ACTIVITY = When you reach the listing, restate it word for word, leaving nothing out.

RECORDS TO USE =
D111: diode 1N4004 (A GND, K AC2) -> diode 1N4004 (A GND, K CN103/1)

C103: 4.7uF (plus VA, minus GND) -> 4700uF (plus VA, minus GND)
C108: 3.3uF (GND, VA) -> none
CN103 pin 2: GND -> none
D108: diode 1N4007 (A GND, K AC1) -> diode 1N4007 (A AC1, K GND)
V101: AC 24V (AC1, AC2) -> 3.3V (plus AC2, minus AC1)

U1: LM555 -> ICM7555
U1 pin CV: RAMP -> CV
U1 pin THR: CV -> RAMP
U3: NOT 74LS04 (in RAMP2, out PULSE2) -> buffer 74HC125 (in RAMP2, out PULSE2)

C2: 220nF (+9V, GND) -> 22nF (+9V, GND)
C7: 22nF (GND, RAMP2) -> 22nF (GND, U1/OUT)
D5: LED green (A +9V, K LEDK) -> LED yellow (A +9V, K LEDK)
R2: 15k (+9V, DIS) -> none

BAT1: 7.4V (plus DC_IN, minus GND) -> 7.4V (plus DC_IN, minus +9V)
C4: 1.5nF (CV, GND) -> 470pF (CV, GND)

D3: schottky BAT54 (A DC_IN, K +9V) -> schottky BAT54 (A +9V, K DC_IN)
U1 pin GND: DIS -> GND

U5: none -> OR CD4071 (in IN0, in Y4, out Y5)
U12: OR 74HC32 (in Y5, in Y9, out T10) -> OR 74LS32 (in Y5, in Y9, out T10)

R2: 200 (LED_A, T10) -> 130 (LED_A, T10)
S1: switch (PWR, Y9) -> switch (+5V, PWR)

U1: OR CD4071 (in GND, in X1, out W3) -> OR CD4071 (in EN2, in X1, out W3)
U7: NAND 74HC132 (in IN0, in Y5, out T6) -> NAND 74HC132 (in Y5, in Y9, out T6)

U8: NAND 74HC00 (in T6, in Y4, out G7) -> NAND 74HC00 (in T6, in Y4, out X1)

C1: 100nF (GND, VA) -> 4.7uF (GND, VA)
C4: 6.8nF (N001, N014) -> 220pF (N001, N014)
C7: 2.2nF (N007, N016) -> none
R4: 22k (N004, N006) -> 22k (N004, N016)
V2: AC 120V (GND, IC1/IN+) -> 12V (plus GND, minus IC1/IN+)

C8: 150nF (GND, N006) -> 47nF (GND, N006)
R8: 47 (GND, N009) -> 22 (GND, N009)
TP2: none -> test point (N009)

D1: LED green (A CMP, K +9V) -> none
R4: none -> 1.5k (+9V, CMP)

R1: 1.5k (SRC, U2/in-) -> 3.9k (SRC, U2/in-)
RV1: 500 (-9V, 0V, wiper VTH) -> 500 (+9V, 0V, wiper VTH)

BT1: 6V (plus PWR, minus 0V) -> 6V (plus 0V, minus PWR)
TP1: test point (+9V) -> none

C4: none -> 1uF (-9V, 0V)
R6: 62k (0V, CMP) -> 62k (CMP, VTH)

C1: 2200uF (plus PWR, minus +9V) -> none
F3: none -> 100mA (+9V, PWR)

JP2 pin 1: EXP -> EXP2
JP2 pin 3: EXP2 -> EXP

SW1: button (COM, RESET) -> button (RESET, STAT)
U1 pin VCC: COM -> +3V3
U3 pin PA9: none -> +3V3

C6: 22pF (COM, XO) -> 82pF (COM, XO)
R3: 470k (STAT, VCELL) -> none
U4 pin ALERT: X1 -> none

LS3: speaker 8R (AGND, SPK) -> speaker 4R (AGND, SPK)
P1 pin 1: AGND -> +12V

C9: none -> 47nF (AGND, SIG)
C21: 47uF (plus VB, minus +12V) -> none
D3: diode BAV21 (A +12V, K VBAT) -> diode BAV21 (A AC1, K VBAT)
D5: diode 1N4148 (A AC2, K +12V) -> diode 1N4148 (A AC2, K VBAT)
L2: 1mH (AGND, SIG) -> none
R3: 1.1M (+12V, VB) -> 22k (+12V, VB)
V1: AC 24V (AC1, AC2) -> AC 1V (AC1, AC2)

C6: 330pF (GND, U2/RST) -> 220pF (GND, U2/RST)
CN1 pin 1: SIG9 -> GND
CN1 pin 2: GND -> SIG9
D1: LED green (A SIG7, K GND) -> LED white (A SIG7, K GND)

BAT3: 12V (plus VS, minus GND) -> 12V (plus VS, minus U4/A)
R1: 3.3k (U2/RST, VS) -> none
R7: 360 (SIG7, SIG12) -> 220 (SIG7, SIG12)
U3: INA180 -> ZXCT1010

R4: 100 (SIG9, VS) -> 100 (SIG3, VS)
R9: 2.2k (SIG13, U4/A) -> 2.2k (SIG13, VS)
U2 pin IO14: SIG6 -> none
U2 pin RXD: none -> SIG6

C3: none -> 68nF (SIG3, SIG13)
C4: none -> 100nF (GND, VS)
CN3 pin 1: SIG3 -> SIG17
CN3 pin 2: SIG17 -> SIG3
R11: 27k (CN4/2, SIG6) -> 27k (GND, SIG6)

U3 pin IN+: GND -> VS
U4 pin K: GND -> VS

EXERCISE SOLUTION =
D111: diode 1N4004 (A GND, K AC2) -> diode 1N4004 (A GND, K CN103/1)

C103: 4.7uF (plus VA, minus GND) -> 4700uF (plus VA, minus GND)
C108: 3.3uF (GND, VA) -> none
CN103 pin 2: GND -> none
D108: diode 1N4007 (A GND, K AC1) -> diode 1N4007 (A AC1, K GND)
V101: AC 24V (AC1, AC2) -> 3.3V (plus AC2, minus AC1)

U1: LM555 -> ICM7555
U1 pin CV: RAMP -> CV
U1 pin THR: CV -> RAMP
U3: NOT 74LS04 (in RAMP2, out PULSE2) -> buffer 74HC125 (in RAMP2, out PULSE2)

C2: 220nF (+9V, GND) -> 22nF (+9V, GND)
C7: 22nF (GND, RAMP2) -> 22nF (GND, U1/OUT)
D5: LED green (A +9V, K LEDK) -> LED yellow (A +9V, K LEDK)
R2: 15k (+9V, DIS) -> none

BAT1: 7.4V (plus DC_IN, minus GND) -> 7.4V (plus DC_IN, minus +9V)
C4: 1.5nF (CV, GND) -> 470pF (CV, GND)

D3: schottky BAT54 (A DC_IN, K +9V) -> schottky BAT54 (A +9V, K DC_IN)
U1 pin GND: DIS -> GND

U5: none -> OR CD4071 (in IN0, in Y4, out Y5)
U12: OR 74HC32 (in Y5, in Y9, out T10) -> OR 74LS32 (in Y5, in Y9, out T10)

R2: 200 (LED_A, T10) -> 130 (LED_A, T10)
S1: switch (PWR, Y9) -> switch (+5V, PWR)

U1: OR CD4071 (in GND, in X1, out W3) -> OR CD4071 (in EN2, in X1, out W3)
U7: NAND 74HC132 (in IN0, in Y5, out T6) -> NAND 74HC132 (in Y5, in Y9, out T6)

U8: NAND 74HC00 (in T6, in Y4, out G7) -> NAND 74HC00 (in T6, in Y4, out X1)

C1: 100nF (GND, VA) -> 4.7uF (GND, VA)
C4: 6.8nF (N001, N014) -> 220pF (N001, N014)
C7: 2.2nF (N007, N016) -> none
R4: 22k (N004, N006) -> 22k (N004, N016)
V2: AC 120V (GND, IC1/IN+) -> 12V (plus GND, minus IC1/IN+)

C8: 150nF (GND, N006) -> 47nF (GND, N006)
R8: 47 (GND, N009) -> 22 (GND, N009)
TP2: none -> test point (N009)

D1: LED green (A CMP, K +9V) -> none
R4: none -> 1.5k (+9V, CMP)

R1: 1.5k (SRC, U2/in-) -> 3.9k (SRC, U2/in-)
RV1: 500 (-9V, 0V, wiper VTH) -> 500 (+9V, 0V, wiper VTH)

BT1: 6V (plus PWR, minus 0V) -> 6V (plus 0V, minus PWR)
TP1: test point (+9V) -> none

C4: none -> 1uF (-9V, 0V)
R6: 62k (0V, CMP) -> 62k (CMP, VTH)

C1: 2200uF (plus PWR, minus +9V) -> none
F3: none -> 100mA (+9V, PWR)

JP2 pin 1: EXP -> EXP2
JP2 pin 3: EXP2 -> EXP

SW1: button (COM, RESET) -> button (RESET, STAT)
U1 pin VCC: COM -> +3V3
U3 pin PA9: none -> +3V3

C6: 22pF (COM, XO) -> 82pF (COM, XO)
R3: 470k (STAT, VCELL) -> none
U4 pin ALERT: X1 -> none

LS3: speaker 8R (AGND, SPK) -> speaker 4R (AGND, SPK)
P1 pin 1: AGND -> +12V

C9: none -> 47nF (AGND, SIG)
C21: 47uF (plus VB, minus +12V) -> none
D3: diode BAV21 (A +12V, K VBAT) -> diode BAV21 (A AC1, K VBAT)
D5: diode 1N4148 (A AC2, K +12V) -> diode 1N4148 (A AC2, K VBAT)
L2: 1mH (AGND, SIG) -> none
R3: 1.1M (+12V, VB) -> 22k (+12V, VB)
V1: AC 24V (AC1, AC2) -> AC 1V (AC1, AC2)

C6: 330pF (GND, U2/RST) -> 220pF (GND, U2/RST)
CN1 pin 1: SIG9 -> GND
CN1 pin 2: GND -> SIG9
D1: LED green (A SIG7, K GND) -> LED white (A SIG7, K GND)

BAT3: 12V (plus VS, minus GND) -> 12V (plus VS, minus U4/A)
R1: 3.3k (U2/RST, VS) -> none
R7: 360 (SIG7, SIG12) -> 220 (SIG7, SIG12)
U3: INA180 -> ZXCT1010

R4: 100 (SIG9, VS) -> 100 (SIG3, VS)
R9: 2.2k (SIG13, U4/A) -> 2.2k (SIG13, VS)
U2 pin IO14: SIG6 -> none
U2 pin RXD: none -> SIG6

C3: none -> 68nF (SIG3, SIG13)
C4: none -> 100nF (GND, VS)
CN3 pin 1: SIG3 -> SIG17
CN3 pin 2: SIG17 -> SIG3
R11: 27k (CN4/2, SIG6) -> 27k (GND, SIG6)

U3 pin IN+: GND -> VS
U4 pin K: GND -> VS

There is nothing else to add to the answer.